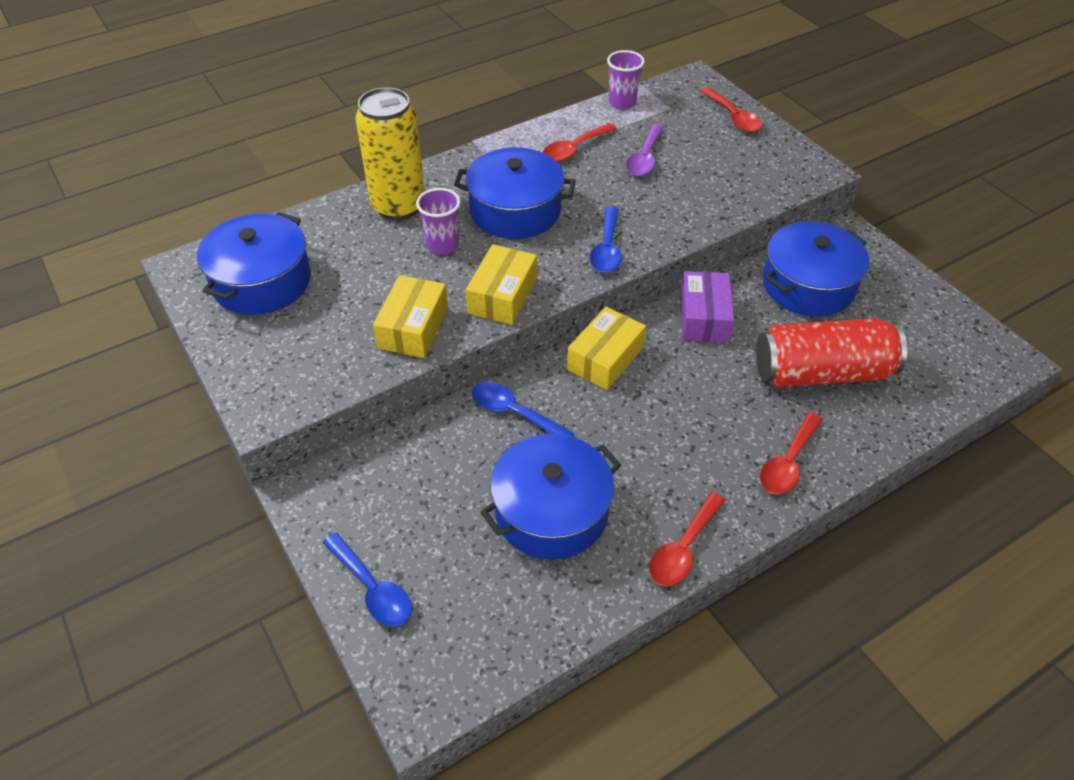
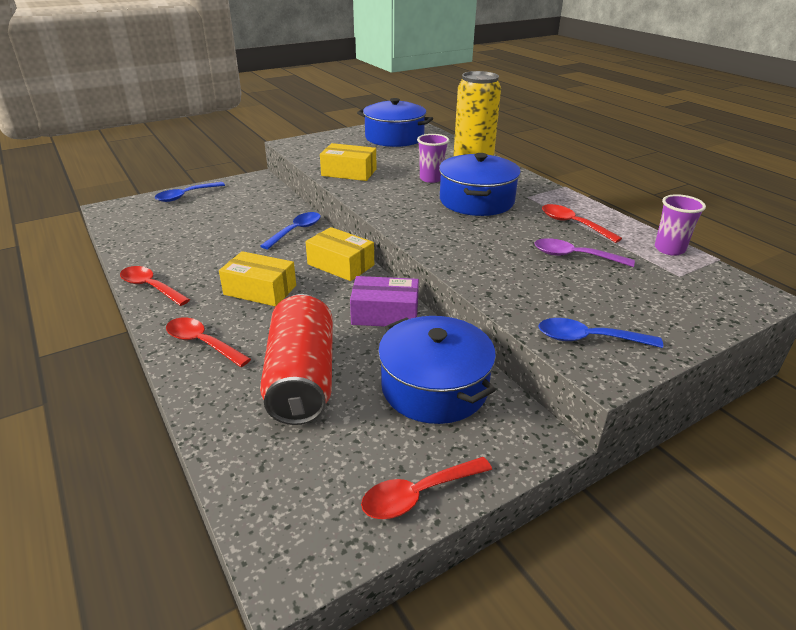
camera: 90 degrees right, 15 degrees down
(502, 296) = (377, 196): yellow box -> yellow box (260, 290)
(551, 511) = (208, 242): blue pot -> none
(607, 248) = (433, 234): blue spoon -> blue spoon (588, 339)
(733, 117) = (689, 315): red spoon -> red spoon (418, 494)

* WHAT YOU NEED TO DO
Omit pictures and output the listing exactly.

* WORKED SOLUTION
camera: 90 degrees right, 15 degrees down
(502, 296) = (377, 196): yellow box -> yellow box (260, 290)
(551, 511) = (208, 242): blue pot -> none
(607, 248) = (433, 234): blue spoon -> blue spoon (588, 339)
(733, 117) = (689, 315): red spoon -> red spoon (418, 494)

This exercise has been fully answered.